• **Aim of the exercise**:
Reproduce the listing below in full and exactly; no pictures belong in the copy.

• **Entries supplied**:
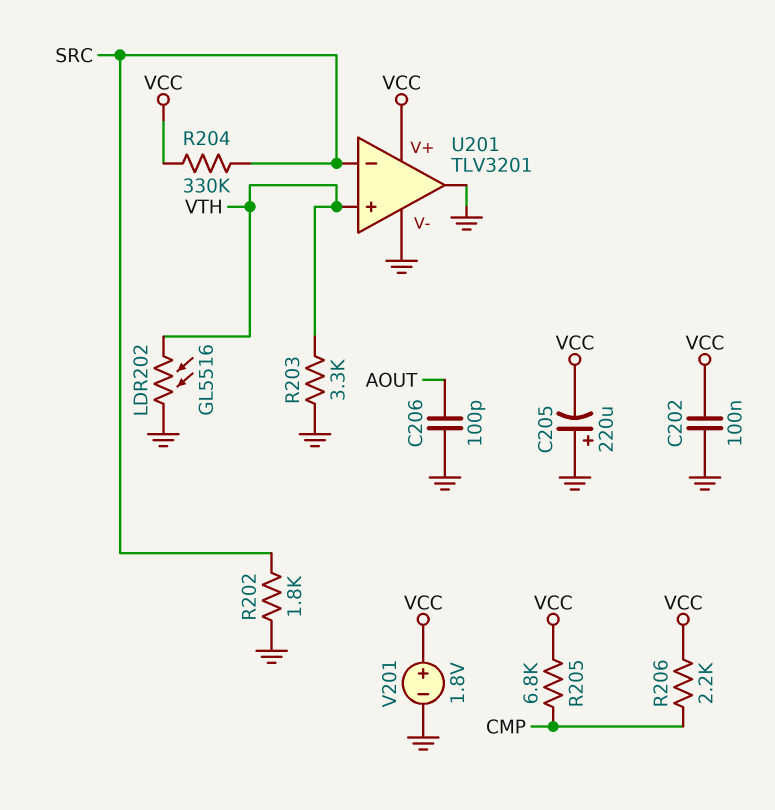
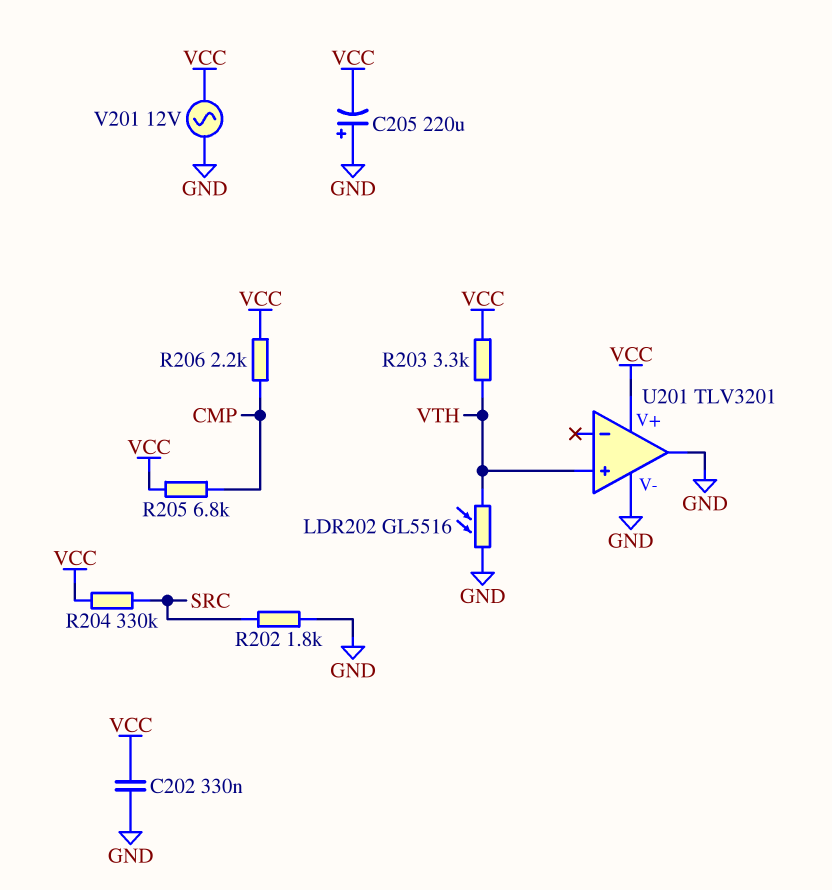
C202: 100nF (GND, VCC) -> 330nF (GND, VCC)
C206: 100pF (AOUT, GND) -> none
R203: 3.3k (GND, VTH) -> 3.3k (VCC, VTH)
U201 pin in-: SRC -> none
V201: 1.8V (plus VCC, minus GND) -> AC 12V (GND, VCC)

• **Solution to this task**:
C202: 100nF (GND, VCC) -> 330nF (GND, VCC)
C206: 100pF (AOUT, GND) -> none
R203: 3.3k (GND, VTH) -> 3.3k (VCC, VTH)
U201 pin in-: SRC -> none
V201: 1.8V (plus VCC, minus GND) -> AC 12V (GND, VCC)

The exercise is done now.